TASK DATA:

# # # #

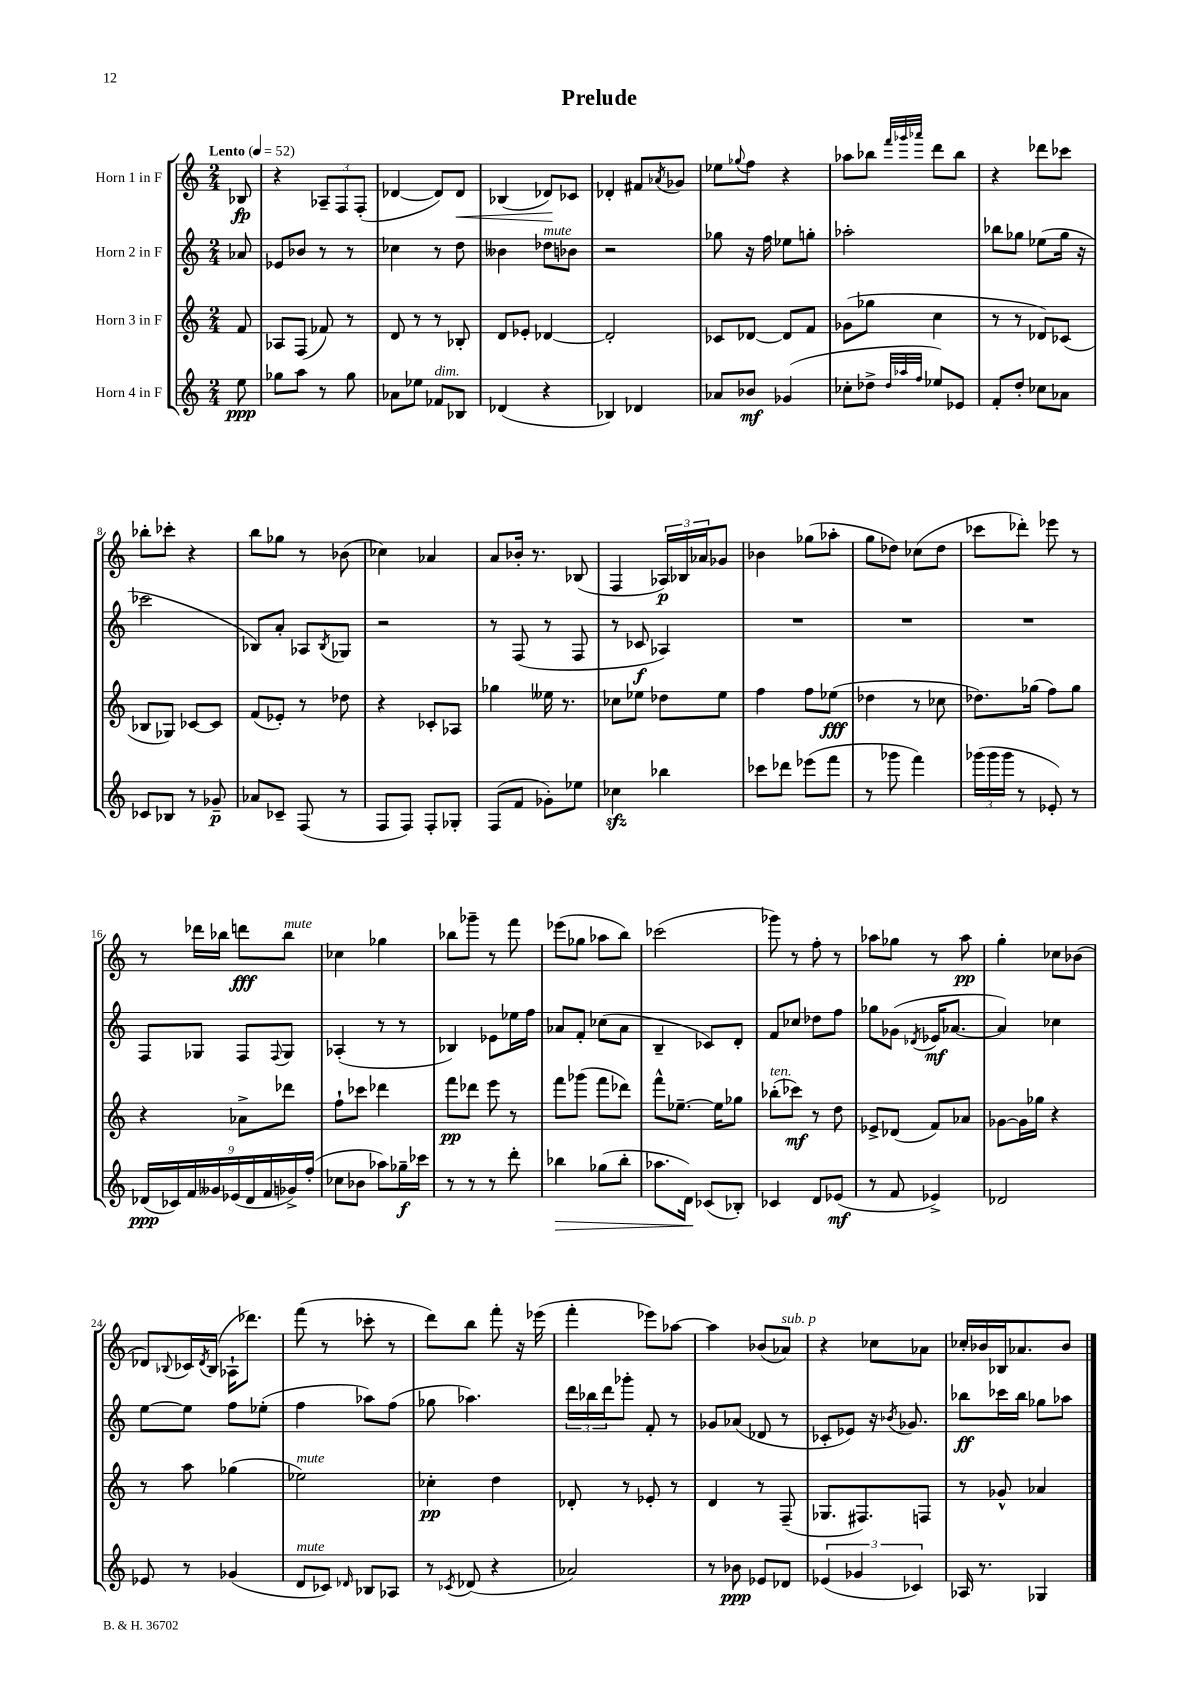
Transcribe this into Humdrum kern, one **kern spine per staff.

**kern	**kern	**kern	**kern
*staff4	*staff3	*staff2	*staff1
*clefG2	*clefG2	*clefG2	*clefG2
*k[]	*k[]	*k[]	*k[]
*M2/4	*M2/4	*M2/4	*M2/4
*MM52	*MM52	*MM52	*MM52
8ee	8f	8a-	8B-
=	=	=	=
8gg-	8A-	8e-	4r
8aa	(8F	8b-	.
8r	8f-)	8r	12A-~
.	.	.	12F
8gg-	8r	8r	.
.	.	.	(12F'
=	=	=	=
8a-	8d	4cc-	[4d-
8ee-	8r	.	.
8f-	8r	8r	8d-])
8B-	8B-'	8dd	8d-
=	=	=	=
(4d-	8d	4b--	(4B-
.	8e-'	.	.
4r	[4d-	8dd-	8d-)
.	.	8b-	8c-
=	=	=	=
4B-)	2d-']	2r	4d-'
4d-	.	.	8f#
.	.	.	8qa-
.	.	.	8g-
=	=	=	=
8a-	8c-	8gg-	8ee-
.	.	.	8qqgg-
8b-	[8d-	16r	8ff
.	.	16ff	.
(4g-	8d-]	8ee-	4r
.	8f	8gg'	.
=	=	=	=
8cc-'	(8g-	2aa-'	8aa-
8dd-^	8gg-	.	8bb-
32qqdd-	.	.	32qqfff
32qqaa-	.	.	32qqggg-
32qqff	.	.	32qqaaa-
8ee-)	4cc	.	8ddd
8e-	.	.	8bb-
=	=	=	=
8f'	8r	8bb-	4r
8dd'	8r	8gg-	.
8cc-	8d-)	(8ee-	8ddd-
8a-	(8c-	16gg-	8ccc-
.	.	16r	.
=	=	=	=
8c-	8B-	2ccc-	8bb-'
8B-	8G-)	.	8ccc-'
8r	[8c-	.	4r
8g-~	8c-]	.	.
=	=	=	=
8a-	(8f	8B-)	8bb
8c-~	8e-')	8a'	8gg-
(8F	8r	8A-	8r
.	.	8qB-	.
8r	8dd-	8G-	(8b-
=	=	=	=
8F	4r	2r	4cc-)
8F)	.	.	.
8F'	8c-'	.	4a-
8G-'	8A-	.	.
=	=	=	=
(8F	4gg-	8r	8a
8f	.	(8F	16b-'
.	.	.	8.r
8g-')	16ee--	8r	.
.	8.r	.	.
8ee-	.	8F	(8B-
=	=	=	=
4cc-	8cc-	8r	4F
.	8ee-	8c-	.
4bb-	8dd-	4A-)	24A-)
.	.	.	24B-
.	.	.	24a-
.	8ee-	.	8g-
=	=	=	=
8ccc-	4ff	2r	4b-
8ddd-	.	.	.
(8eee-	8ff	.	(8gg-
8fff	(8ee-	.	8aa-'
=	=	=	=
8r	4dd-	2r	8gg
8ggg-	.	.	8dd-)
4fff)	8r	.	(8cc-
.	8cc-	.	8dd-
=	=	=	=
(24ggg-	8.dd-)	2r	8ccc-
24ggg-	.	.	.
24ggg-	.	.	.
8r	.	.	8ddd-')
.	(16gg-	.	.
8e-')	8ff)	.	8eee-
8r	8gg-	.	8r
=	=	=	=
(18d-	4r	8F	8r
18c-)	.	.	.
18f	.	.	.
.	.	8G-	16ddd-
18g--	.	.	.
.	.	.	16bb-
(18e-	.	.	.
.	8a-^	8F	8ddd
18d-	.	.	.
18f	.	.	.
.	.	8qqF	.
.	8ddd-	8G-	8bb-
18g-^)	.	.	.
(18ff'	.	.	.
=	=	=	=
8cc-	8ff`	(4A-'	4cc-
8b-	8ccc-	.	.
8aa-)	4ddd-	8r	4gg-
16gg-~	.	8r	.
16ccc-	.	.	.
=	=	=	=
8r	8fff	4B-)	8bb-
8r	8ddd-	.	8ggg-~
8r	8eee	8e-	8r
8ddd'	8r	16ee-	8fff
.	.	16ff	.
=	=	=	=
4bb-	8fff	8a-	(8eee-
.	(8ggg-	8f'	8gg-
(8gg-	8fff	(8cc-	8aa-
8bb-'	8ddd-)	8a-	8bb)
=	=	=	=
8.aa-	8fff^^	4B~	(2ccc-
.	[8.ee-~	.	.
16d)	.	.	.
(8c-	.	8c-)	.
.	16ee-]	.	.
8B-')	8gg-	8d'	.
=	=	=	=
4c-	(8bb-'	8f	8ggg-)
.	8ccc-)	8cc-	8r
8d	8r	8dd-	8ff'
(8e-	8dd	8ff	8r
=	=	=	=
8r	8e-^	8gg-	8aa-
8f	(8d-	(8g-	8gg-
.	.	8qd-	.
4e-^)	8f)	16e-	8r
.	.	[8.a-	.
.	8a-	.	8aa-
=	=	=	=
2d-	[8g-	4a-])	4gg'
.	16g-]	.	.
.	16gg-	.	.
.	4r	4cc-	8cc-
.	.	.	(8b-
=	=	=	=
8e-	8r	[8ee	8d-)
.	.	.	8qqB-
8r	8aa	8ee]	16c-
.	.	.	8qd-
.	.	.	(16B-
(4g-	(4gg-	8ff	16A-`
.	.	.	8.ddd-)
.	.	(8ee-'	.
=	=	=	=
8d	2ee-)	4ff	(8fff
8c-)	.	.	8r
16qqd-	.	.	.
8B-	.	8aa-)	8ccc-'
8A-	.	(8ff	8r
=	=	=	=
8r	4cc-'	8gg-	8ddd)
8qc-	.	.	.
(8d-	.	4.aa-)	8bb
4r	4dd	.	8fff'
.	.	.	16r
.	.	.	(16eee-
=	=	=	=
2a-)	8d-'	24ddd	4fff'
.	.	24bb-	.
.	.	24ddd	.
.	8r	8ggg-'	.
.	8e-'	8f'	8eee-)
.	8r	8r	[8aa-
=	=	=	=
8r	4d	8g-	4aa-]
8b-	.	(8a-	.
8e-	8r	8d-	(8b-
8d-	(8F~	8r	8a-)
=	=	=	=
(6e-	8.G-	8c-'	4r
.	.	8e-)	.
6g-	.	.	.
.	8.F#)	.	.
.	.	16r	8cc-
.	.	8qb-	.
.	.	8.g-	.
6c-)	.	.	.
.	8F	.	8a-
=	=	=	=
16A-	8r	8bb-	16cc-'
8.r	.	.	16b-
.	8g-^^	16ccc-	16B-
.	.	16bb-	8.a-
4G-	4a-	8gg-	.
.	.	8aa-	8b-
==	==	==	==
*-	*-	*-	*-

# # # #

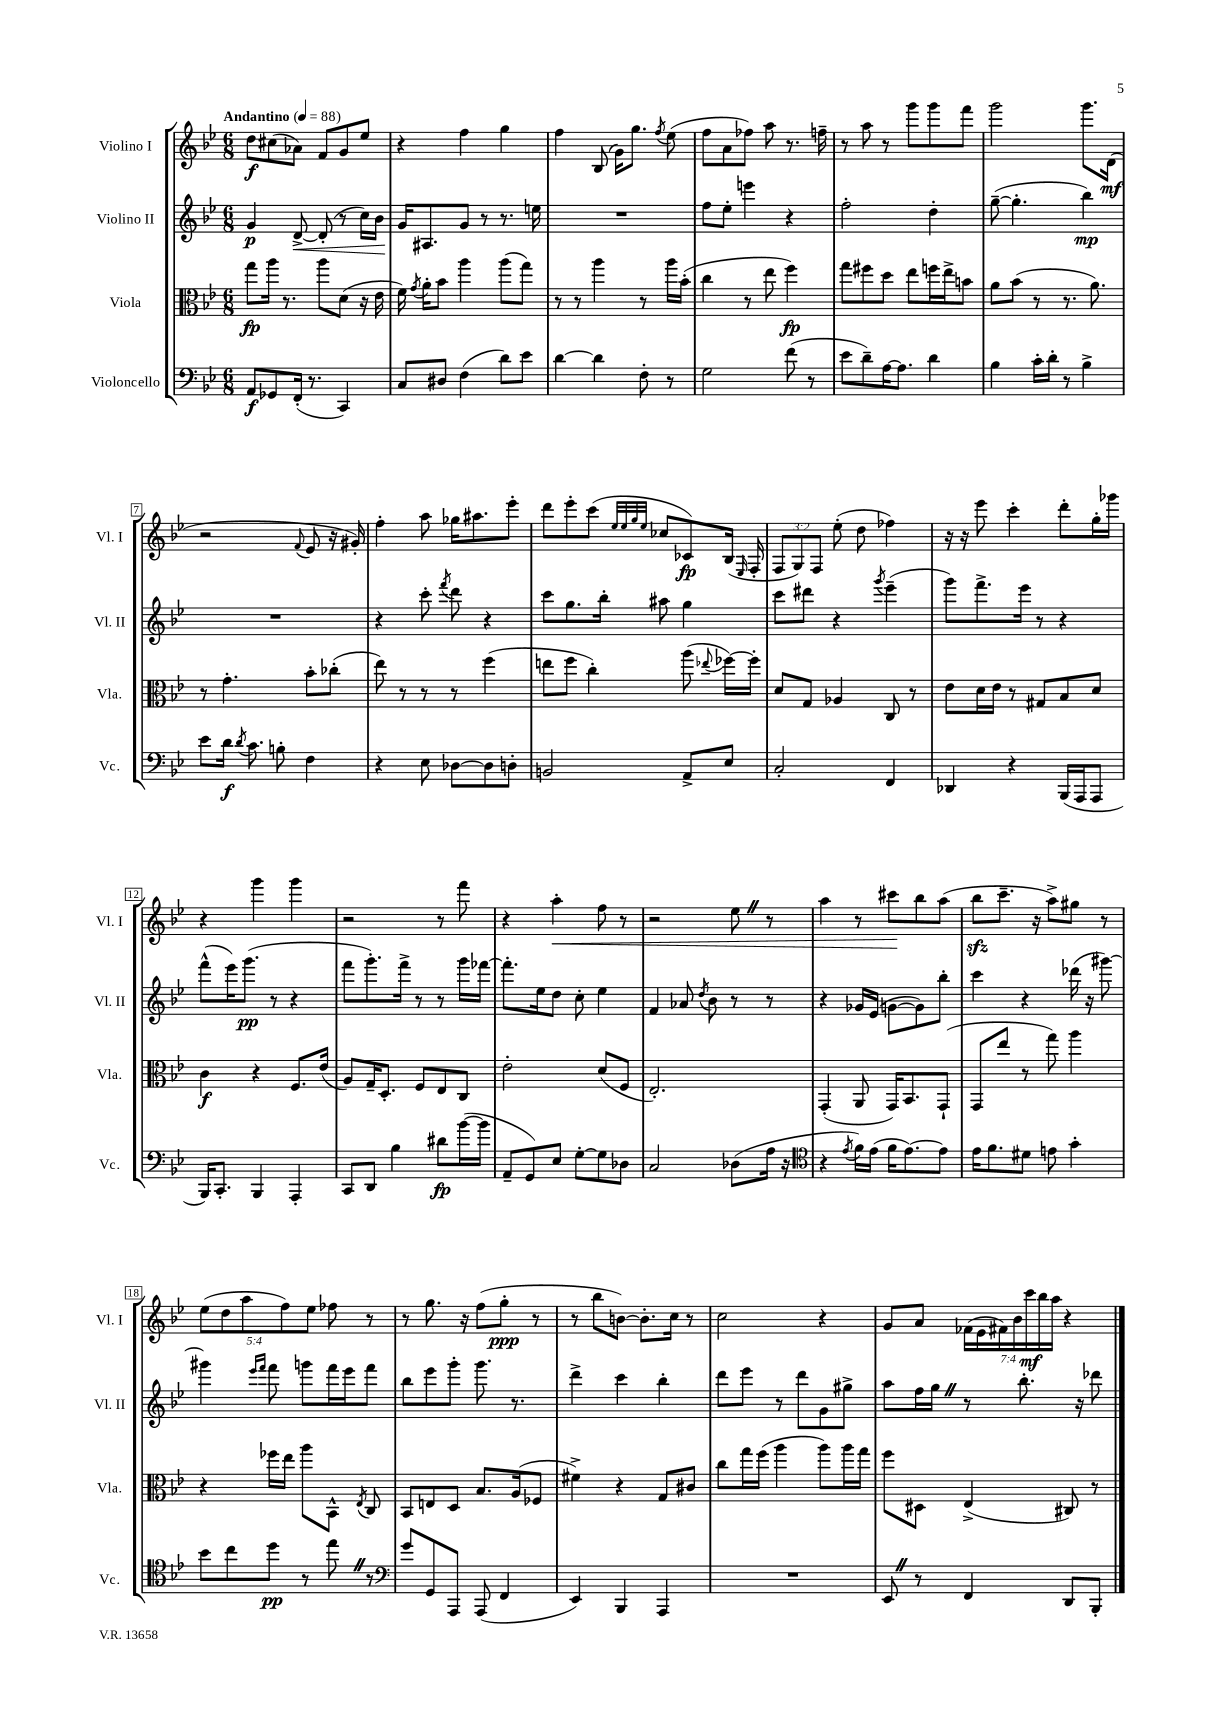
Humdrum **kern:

# # # #

WORK TO COMPLETE:
Which lines in the listing above contain the string "Humdrum"? Copy out each one.

OUTPUT FOR THIS EXERCISE:
Transcribe this into Humdrum kern, one **kern spine per staff.
Humdrum **kern:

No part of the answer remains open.